**Assigned task:**
Repeat the records below exactly. Omit the pictures.

**Material supplied:**
"""

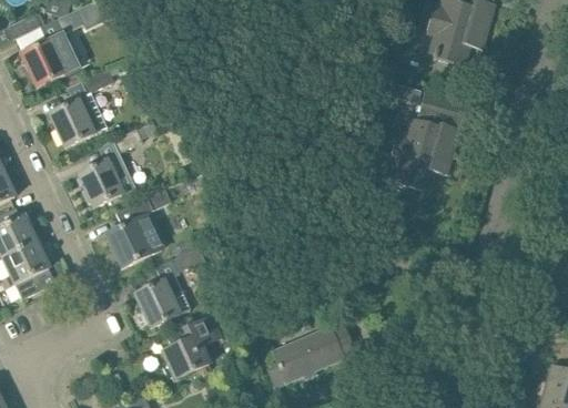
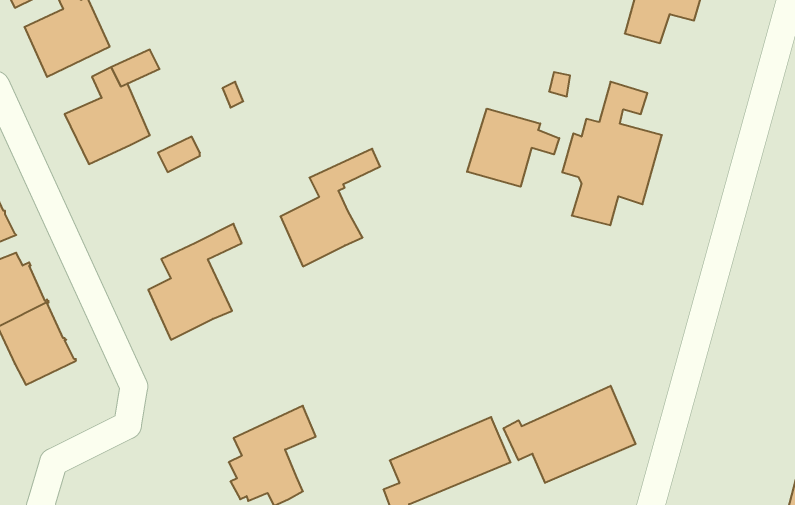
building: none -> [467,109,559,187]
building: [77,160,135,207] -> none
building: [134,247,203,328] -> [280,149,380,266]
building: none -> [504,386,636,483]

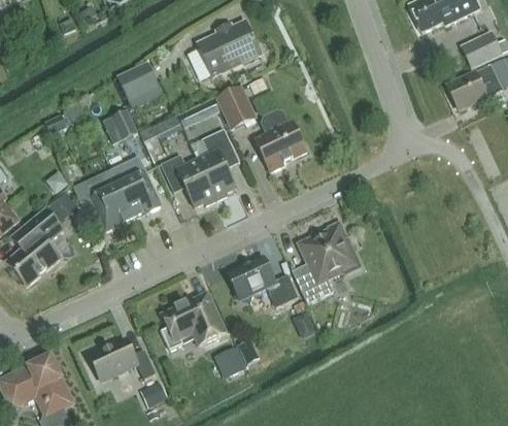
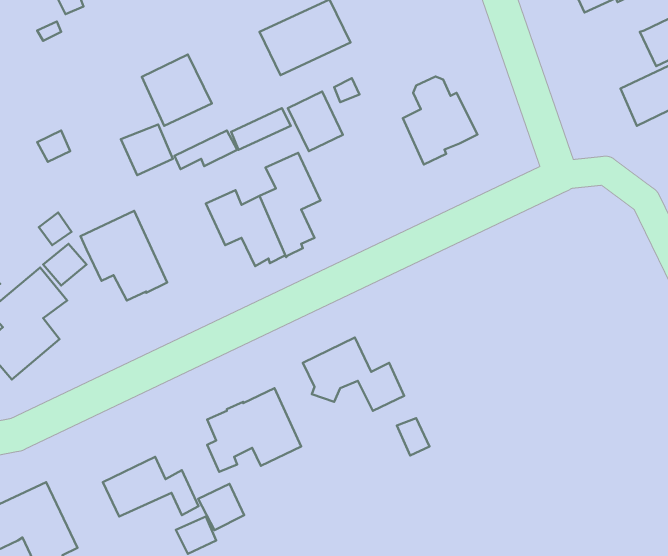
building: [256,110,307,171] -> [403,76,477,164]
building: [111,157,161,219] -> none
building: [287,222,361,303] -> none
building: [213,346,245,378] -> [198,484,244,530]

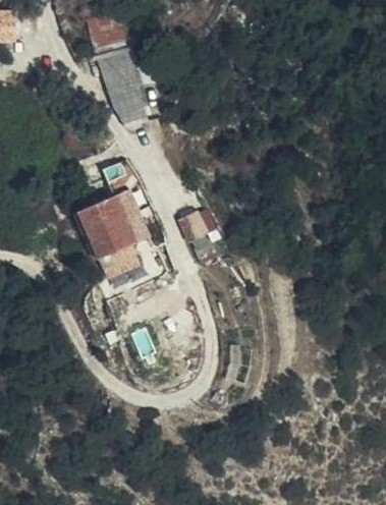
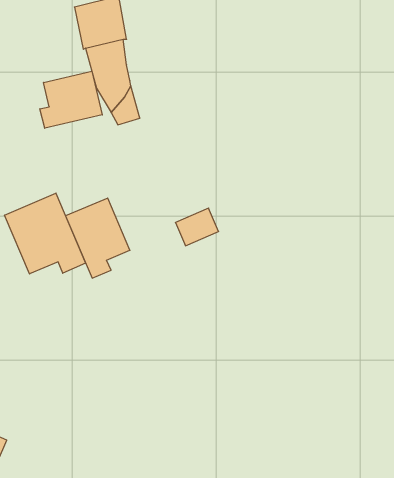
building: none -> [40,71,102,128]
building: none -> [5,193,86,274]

"""

**Exercise response:**
building: none -> [467,109,559,187]
building: [77,160,135,207] -> none
building: [134,247,203,328] -> [280,149,380,266]
building: none -> [504,386,636,483]

building: [256,110,307,171] -> [403,76,477,164]
building: [111,157,161,219] -> none
building: [287,222,361,303] -> none
building: [213,346,245,378] -> [198,484,244,530]

building: none -> [40,71,102,128]
building: none -> [5,193,86,274]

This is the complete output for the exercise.